• [What is required]
For the entries below, the expected answer is the line with "RADIO pin CE: D6 -> D0", the line with "RADIO pin SCK: D3 -> D5", and every line between them, exactly as written, and nothing more.

• [Records to use]
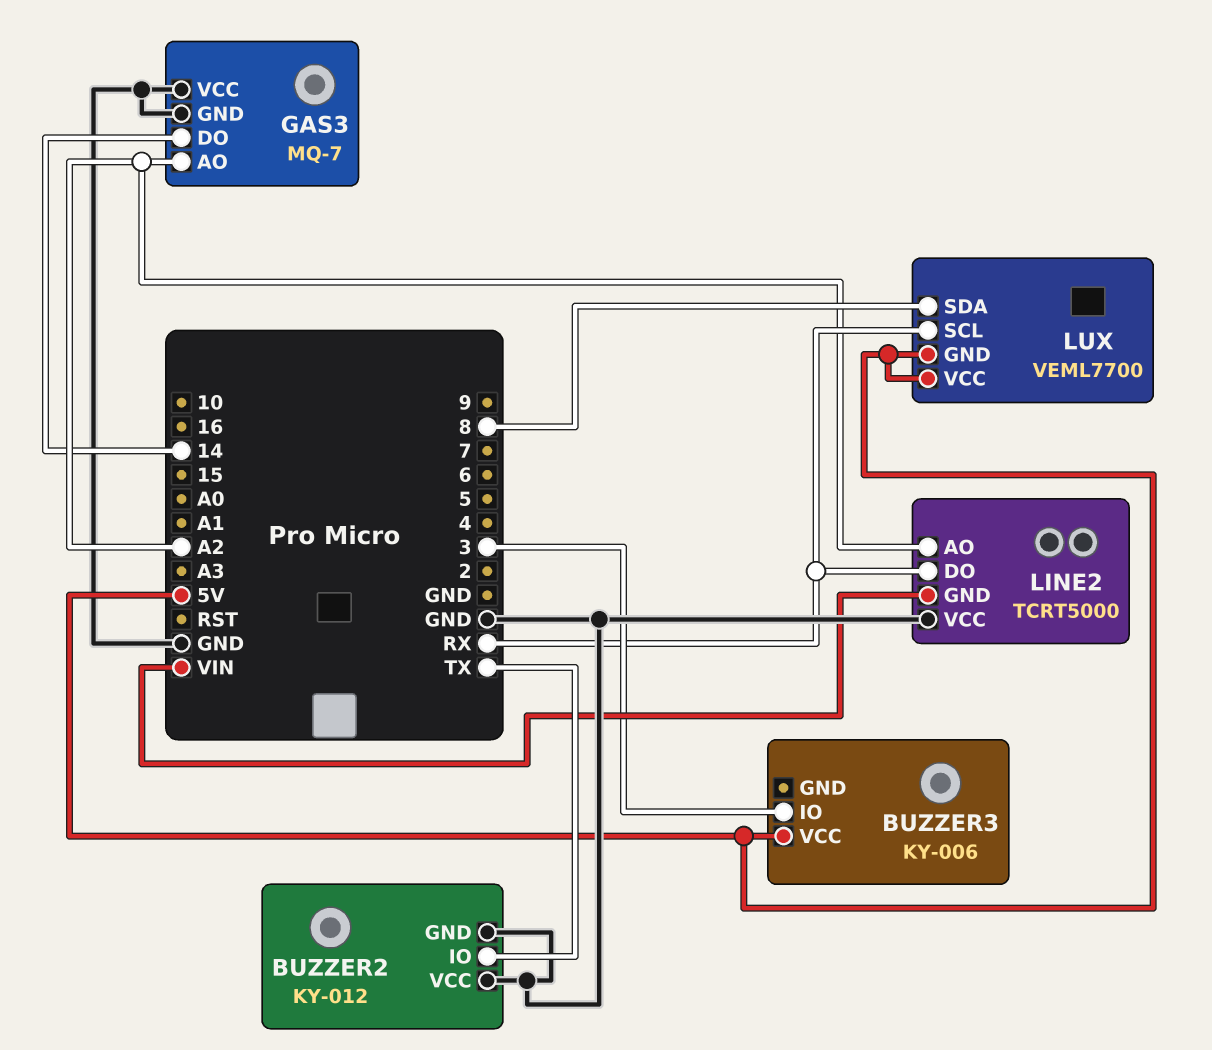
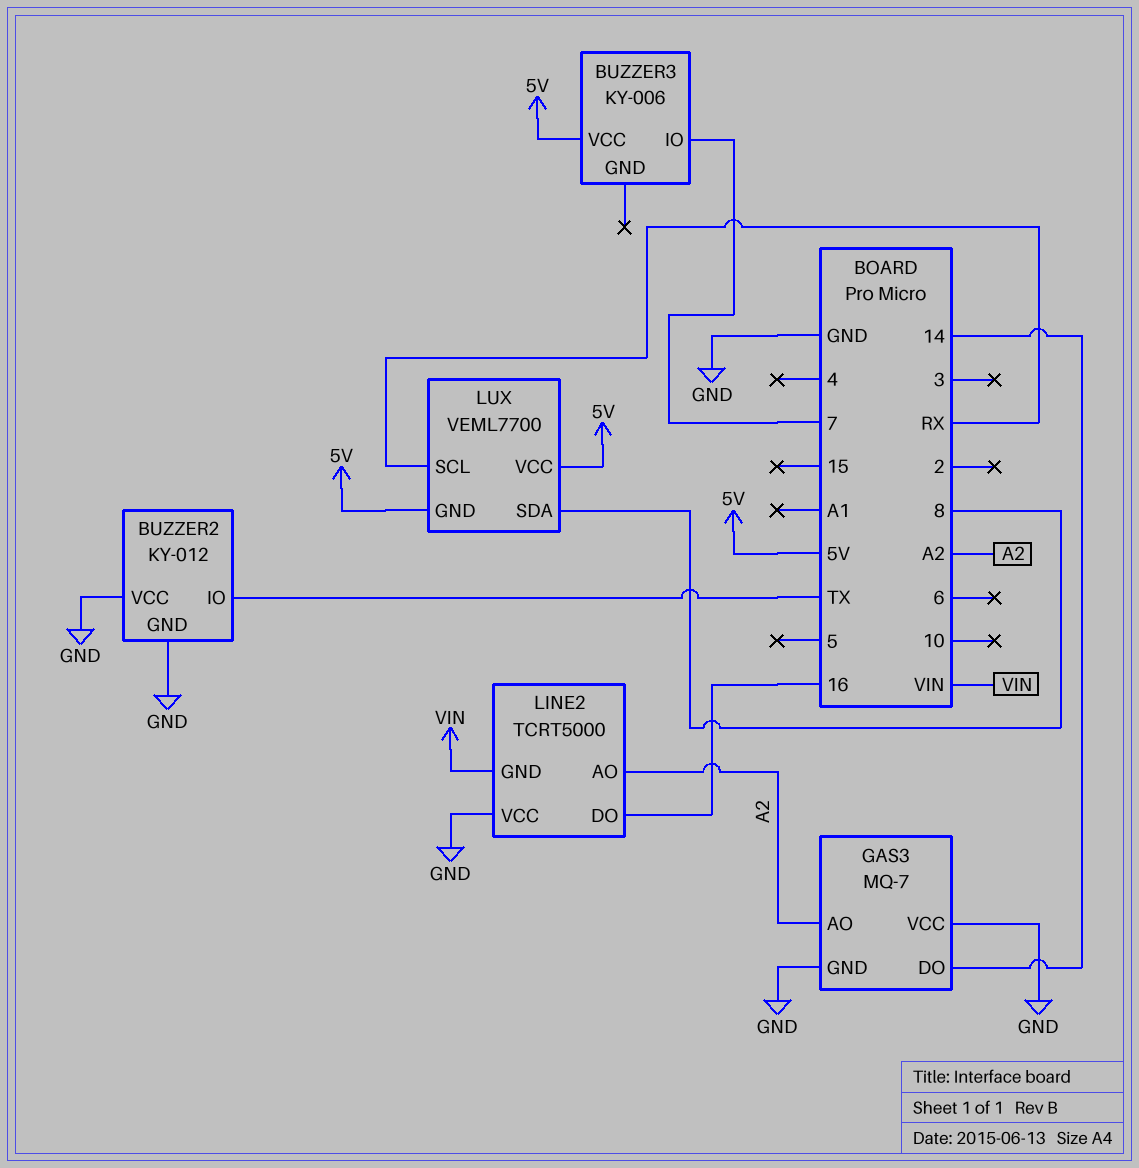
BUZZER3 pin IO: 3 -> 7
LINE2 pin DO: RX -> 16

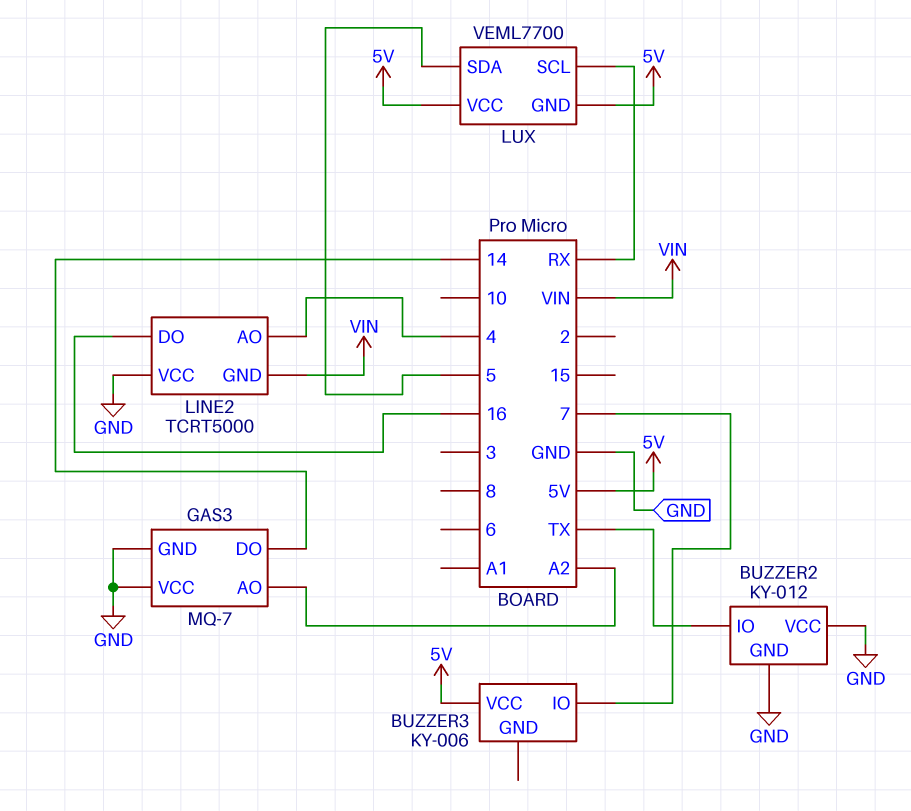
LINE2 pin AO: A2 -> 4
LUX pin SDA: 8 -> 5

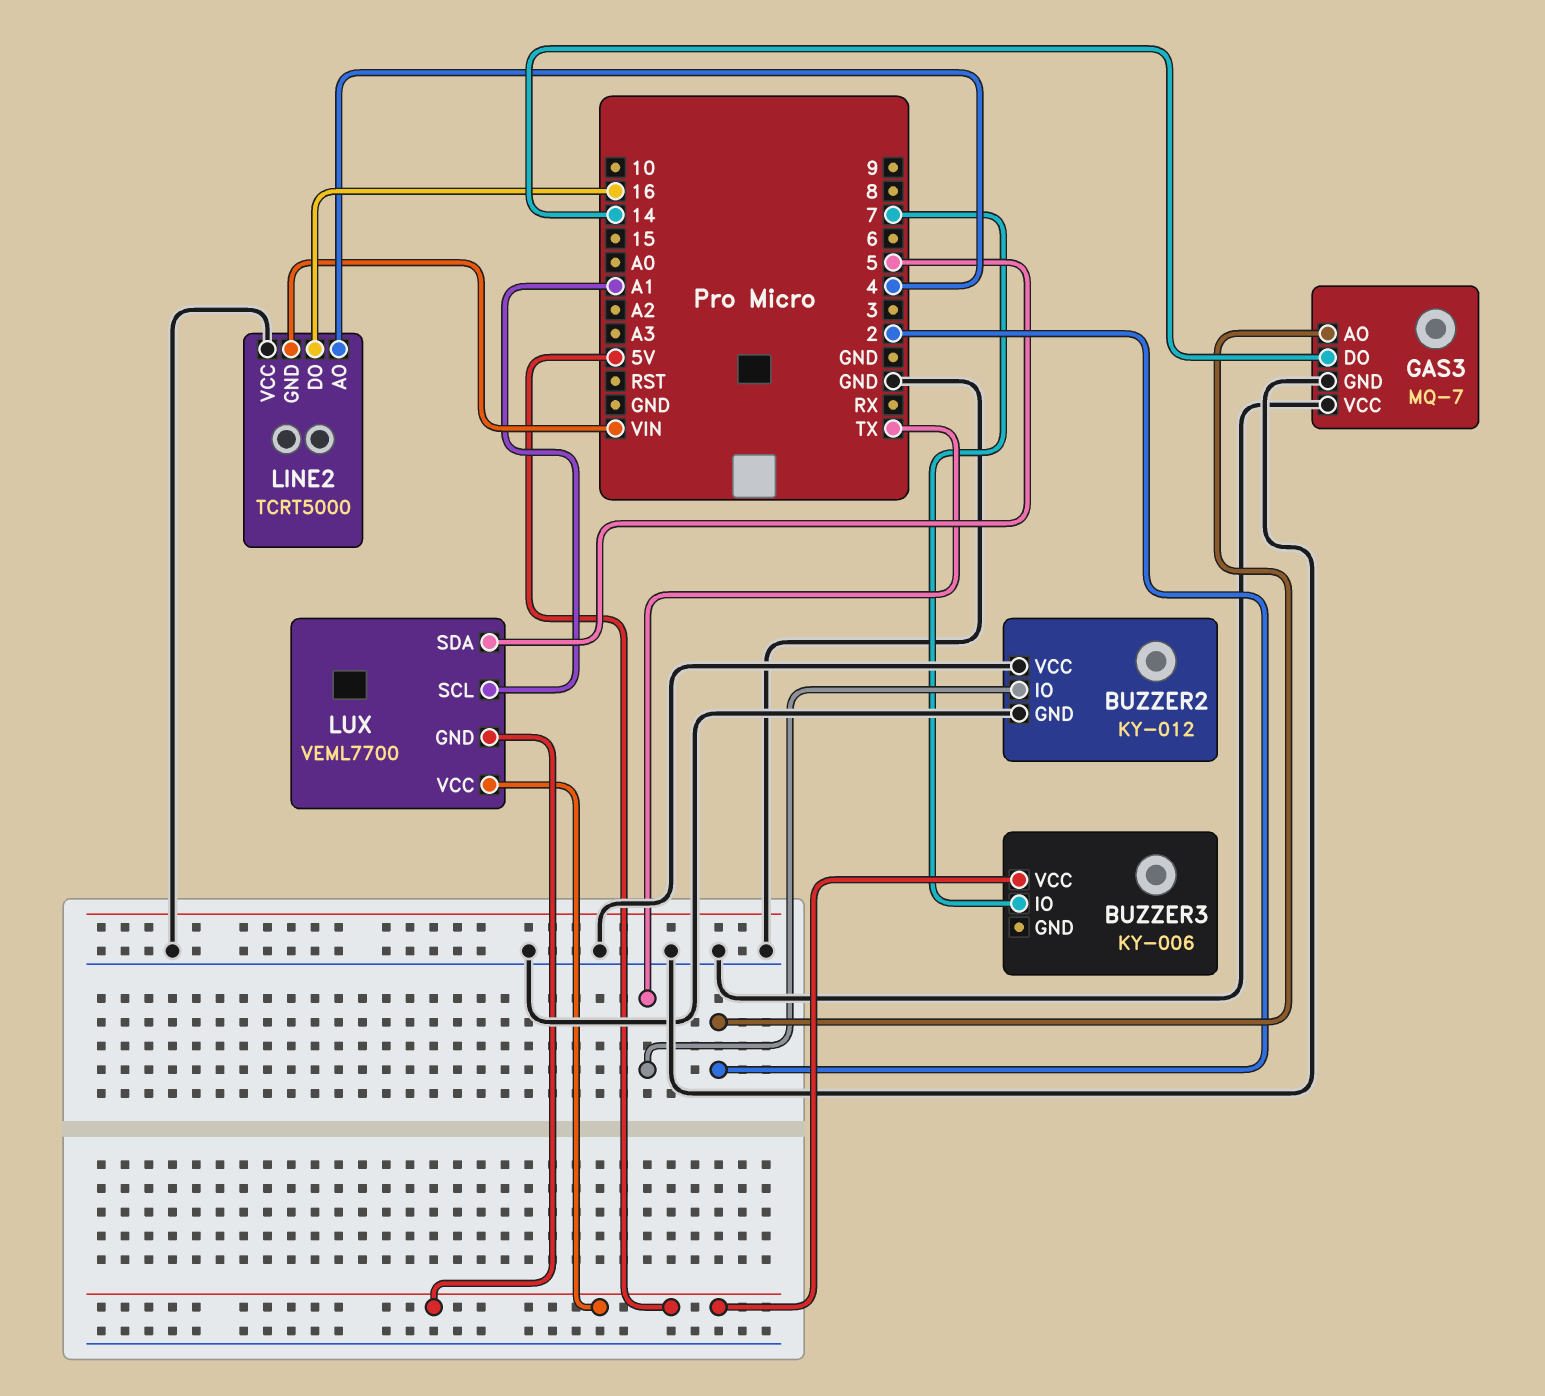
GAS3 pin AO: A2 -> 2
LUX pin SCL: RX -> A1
--
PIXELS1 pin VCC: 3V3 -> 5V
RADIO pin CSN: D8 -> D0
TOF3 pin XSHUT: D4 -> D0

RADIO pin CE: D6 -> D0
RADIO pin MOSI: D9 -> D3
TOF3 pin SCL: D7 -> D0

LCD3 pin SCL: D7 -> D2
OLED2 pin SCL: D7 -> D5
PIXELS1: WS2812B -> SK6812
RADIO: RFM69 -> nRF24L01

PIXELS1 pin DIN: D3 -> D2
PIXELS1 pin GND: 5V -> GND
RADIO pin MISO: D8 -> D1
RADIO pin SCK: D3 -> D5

• [Solution to this exercise]
RADIO pin CE: D6 -> D0
RADIO pin MOSI: D9 -> D3
TOF3 pin SCL: D7 -> D0

LCD3 pin SCL: D7 -> D2
OLED2 pin SCL: D7 -> D5
PIXELS1: WS2812B -> SK6812
RADIO: RFM69 -> nRF24L01

PIXELS1 pin DIN: D3 -> D2
PIXELS1 pin GND: 5V -> GND
RADIO pin MISO: D8 -> D1
RADIO pin SCK: D3 -> D5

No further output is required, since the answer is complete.